#### REQUIRED ACTION
What is needed is a word-for-word restatement of all the entries.

#### MATERIAL SUPPLIED

Segment Open

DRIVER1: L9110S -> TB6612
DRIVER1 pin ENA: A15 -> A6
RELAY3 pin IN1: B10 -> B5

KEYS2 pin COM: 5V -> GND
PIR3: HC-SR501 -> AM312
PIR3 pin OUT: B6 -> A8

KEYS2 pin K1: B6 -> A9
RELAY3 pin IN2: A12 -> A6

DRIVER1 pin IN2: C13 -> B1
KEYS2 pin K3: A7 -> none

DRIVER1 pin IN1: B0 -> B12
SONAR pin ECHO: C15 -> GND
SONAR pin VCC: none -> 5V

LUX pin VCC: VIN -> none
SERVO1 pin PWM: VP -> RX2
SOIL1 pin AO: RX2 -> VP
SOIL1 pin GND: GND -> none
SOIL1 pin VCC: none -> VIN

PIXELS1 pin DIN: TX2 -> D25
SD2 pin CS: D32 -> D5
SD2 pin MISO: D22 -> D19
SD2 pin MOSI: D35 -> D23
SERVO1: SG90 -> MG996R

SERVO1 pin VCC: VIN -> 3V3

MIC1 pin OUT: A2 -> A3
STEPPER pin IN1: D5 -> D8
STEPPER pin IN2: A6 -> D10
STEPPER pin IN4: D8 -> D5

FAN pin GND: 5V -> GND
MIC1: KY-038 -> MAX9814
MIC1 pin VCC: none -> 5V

Segment Closed

#### RESPONSE AREA
DRIVER1: L9110S -> TB6612
DRIVER1 pin ENA: A15 -> A6
RELAY3 pin IN1: B10 -> B5

KEYS2 pin COM: 5V -> GND
PIR3: HC-SR501 -> AM312
PIR3 pin OUT: B6 -> A8

KEYS2 pin K1: B6 -> A9
RELAY3 pin IN2: A12 -> A6

DRIVER1 pin IN2: C13 -> B1
KEYS2 pin K3: A7 -> none

DRIVER1 pin IN1: B0 -> B12
SONAR pin ECHO: C15 -> GND
SONAR pin VCC: none -> 5V

LUX pin VCC: VIN -> none
SERVO1 pin PWM: VP -> RX2
SOIL1 pin AO: RX2 -> VP
SOIL1 pin GND: GND -> none
SOIL1 pin VCC: none -> VIN

PIXELS1 pin DIN: TX2 -> D25
SD2 pin CS: D32 -> D5
SD2 pin MISO: D22 -> D19
SD2 pin MOSI: D35 -> D23
SERVO1: SG90 -> MG996R

SERVO1 pin VCC: VIN -> 3V3

MIC1 pin OUT: A2 -> A3
STEPPER pin IN1: D5 -> D8
STEPPER pin IN2: A6 -> D10
STEPPER pin IN4: D8 -> D5

FAN pin GND: 5V -> GND
MIC1: KY-038 -> MAX9814
MIC1 pin VCC: none -> 5V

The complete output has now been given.